Records drawn from a dataset

+--

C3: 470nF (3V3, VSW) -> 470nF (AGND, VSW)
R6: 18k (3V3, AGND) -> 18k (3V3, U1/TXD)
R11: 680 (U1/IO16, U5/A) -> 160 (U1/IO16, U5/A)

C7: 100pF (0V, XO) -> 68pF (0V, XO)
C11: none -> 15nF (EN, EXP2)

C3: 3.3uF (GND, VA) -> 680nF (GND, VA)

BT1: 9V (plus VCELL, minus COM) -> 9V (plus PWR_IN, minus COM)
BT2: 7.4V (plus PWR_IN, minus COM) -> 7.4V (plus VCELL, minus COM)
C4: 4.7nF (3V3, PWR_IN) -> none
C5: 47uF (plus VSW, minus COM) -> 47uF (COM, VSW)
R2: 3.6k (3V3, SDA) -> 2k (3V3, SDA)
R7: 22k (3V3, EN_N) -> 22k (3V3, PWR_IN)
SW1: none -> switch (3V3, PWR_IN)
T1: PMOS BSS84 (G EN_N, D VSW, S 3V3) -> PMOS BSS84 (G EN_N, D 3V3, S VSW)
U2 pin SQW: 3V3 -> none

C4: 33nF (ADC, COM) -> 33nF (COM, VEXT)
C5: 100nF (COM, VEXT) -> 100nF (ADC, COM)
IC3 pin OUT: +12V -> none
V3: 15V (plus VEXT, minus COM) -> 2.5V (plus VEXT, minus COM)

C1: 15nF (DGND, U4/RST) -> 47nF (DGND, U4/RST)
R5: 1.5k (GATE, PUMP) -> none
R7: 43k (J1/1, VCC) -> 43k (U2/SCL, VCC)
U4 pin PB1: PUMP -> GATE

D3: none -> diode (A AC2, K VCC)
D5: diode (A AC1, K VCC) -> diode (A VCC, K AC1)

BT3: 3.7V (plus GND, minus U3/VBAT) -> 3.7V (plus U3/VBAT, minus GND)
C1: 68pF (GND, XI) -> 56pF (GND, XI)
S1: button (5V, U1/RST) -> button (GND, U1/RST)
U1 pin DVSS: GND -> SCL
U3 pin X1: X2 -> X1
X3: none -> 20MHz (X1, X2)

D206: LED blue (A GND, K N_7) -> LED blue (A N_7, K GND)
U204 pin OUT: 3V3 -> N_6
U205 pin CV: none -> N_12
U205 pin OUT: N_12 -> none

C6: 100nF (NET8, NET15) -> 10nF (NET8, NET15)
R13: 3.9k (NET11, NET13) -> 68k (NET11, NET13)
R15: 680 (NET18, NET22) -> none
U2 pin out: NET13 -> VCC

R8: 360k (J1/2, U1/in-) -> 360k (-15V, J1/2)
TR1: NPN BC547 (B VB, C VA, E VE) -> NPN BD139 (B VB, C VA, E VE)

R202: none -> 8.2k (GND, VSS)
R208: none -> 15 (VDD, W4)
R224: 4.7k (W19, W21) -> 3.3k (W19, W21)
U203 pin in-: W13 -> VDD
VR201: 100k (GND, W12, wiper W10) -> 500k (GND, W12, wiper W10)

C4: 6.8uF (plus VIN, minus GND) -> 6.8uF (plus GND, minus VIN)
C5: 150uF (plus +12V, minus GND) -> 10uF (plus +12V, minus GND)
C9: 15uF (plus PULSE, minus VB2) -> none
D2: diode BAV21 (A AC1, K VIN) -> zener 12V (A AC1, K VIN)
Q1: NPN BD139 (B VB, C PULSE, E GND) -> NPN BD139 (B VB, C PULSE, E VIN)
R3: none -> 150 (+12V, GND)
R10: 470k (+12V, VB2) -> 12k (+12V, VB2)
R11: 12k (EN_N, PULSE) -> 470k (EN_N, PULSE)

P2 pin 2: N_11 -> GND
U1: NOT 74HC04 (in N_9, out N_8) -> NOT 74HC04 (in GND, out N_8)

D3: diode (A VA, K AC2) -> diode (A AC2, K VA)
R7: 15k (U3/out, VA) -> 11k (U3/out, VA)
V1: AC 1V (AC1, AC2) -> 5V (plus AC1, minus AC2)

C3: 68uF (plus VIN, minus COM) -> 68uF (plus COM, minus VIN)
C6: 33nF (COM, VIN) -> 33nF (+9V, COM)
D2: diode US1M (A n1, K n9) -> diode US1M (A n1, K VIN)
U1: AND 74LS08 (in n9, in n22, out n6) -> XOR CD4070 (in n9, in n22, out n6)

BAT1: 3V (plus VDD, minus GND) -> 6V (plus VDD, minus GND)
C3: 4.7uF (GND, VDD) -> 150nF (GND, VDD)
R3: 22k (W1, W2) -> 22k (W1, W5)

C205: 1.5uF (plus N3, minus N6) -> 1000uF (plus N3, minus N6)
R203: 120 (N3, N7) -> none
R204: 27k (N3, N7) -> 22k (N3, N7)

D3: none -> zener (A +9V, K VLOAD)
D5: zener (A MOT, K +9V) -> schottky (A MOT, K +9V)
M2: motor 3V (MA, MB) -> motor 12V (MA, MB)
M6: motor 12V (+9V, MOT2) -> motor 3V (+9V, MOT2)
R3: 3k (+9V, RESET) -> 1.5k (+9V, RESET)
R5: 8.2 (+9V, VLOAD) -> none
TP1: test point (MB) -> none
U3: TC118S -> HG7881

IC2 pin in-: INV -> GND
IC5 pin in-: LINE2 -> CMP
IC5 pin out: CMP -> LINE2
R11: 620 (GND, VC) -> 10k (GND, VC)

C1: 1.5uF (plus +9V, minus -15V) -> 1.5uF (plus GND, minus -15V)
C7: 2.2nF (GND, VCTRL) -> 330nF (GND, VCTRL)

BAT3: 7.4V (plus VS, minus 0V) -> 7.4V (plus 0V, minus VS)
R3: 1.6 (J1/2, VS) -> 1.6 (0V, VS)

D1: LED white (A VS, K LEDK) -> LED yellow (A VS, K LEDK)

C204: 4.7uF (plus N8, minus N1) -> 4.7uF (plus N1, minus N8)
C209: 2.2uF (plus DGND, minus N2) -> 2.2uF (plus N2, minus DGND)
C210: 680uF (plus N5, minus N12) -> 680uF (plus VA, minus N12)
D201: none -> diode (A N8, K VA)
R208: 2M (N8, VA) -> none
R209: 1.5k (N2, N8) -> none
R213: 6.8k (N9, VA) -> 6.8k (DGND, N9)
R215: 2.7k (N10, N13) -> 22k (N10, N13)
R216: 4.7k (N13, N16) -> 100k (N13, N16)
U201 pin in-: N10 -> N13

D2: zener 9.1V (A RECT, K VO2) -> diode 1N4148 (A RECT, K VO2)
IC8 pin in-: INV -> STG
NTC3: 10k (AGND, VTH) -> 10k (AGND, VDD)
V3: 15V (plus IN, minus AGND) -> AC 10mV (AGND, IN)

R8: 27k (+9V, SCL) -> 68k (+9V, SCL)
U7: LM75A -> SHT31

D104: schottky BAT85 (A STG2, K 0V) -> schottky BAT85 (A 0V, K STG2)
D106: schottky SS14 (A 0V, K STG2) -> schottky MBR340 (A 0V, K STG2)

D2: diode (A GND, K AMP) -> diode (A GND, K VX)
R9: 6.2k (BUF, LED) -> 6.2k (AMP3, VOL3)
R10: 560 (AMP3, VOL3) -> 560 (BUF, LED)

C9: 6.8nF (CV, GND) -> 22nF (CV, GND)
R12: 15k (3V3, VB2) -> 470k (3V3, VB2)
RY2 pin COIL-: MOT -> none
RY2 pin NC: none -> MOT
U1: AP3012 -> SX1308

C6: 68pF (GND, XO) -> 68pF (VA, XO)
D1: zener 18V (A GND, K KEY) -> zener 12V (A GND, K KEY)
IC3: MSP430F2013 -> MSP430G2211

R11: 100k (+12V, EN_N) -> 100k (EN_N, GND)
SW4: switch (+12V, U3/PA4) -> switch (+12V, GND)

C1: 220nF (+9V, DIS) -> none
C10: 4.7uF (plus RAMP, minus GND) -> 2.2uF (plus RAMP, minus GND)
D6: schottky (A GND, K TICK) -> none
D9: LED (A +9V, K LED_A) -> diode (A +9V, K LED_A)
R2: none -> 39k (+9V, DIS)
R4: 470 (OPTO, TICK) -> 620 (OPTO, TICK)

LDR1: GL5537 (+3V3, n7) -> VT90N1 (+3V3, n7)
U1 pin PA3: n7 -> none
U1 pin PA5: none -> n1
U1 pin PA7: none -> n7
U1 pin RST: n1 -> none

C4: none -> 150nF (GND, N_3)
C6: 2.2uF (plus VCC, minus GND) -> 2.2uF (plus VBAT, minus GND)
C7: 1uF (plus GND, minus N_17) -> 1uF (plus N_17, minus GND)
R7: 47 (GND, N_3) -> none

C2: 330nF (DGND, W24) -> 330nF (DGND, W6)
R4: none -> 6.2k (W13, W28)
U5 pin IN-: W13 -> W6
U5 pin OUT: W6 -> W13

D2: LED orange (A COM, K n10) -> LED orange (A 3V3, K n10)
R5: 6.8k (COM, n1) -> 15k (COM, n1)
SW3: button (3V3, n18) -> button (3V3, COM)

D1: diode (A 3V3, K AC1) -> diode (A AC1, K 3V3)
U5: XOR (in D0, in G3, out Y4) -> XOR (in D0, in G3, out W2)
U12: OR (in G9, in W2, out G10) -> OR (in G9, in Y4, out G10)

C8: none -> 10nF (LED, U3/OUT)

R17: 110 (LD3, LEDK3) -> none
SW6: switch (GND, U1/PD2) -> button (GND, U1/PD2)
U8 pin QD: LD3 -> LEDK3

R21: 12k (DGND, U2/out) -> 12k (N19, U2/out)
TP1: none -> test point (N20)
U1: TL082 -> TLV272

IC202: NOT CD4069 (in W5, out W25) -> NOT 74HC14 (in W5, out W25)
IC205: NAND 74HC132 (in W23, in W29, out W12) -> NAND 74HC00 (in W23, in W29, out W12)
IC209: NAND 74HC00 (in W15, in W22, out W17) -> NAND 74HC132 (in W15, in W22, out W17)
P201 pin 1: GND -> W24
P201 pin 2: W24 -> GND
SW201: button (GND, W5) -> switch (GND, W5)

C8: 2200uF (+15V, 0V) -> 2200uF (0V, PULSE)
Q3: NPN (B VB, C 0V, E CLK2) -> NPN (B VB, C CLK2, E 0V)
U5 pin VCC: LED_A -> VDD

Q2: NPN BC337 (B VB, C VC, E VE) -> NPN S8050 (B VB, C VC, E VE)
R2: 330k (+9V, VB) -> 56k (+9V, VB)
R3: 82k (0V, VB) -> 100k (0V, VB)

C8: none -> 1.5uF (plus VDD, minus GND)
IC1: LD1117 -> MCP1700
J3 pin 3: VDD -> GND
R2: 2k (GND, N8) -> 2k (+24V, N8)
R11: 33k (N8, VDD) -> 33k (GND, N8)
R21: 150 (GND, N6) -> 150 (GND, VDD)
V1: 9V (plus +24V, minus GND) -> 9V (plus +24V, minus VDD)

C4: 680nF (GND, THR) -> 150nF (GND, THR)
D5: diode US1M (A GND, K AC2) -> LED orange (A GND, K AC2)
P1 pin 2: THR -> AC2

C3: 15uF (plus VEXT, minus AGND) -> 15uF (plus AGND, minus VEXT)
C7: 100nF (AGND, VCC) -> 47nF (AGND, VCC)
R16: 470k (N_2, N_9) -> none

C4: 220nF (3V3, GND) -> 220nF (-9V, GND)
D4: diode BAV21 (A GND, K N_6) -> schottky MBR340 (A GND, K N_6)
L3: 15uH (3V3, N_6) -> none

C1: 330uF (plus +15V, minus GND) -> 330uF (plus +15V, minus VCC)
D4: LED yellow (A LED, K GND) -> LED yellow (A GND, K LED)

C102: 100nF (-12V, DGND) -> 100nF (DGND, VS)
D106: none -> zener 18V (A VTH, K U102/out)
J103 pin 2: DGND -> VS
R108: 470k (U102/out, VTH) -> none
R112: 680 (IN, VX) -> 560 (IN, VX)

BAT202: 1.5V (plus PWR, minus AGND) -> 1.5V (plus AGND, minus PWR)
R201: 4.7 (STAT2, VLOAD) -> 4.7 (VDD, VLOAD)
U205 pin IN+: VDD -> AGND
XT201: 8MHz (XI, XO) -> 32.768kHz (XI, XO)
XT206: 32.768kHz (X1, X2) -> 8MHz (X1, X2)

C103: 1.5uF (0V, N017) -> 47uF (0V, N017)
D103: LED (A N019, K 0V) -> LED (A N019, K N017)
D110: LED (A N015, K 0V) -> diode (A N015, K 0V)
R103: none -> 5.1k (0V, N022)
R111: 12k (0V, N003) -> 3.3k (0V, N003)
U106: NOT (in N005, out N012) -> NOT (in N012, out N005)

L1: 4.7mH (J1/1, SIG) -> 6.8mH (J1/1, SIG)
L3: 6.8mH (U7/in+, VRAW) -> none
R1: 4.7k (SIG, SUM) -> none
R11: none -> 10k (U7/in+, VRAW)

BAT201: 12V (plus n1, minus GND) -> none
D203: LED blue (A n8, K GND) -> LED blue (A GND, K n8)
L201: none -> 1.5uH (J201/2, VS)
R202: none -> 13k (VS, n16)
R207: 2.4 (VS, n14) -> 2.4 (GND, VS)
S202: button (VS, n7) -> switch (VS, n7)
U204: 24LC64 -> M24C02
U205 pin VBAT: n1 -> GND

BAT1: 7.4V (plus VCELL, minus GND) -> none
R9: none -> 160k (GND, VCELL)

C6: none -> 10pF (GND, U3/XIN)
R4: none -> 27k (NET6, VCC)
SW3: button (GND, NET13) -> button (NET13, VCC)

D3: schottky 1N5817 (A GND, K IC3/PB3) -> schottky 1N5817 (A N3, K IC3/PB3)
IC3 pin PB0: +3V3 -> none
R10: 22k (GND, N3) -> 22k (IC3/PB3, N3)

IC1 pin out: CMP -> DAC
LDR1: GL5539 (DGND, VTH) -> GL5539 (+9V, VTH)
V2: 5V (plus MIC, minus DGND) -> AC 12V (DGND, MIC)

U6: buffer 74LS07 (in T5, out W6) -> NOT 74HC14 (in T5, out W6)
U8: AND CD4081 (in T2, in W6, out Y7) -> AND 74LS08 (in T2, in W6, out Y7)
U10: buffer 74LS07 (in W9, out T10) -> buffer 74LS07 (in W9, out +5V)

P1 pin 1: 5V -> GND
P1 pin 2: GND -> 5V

+--

■ **Task statement**
Using the records above, set down exactly the lines from the one with "C4: none -> 150nF (GND, N_3)" through the one with "R5: 6.8k (COM, n1) -> 15k (COM, n1)", inclusive, and nothing more.

■ **Solution to this task**
C4: none -> 150nF (GND, N_3)
C6: 2.2uF (plus VCC, minus GND) -> 2.2uF (plus VBAT, minus GND)
C7: 1uF (plus GND, minus N_17) -> 1uF (plus N_17, minus GND)
R7: 47 (GND, N_3) -> none

C2: 330nF (DGND, W24) -> 330nF (DGND, W6)
R4: none -> 6.2k (W13, W28)
U5 pin IN-: W13 -> W6
U5 pin OUT: W6 -> W13

D2: LED orange (A COM, K n10) -> LED orange (A 3V3, K n10)
R5: 6.8k (COM, n1) -> 15k (COM, n1)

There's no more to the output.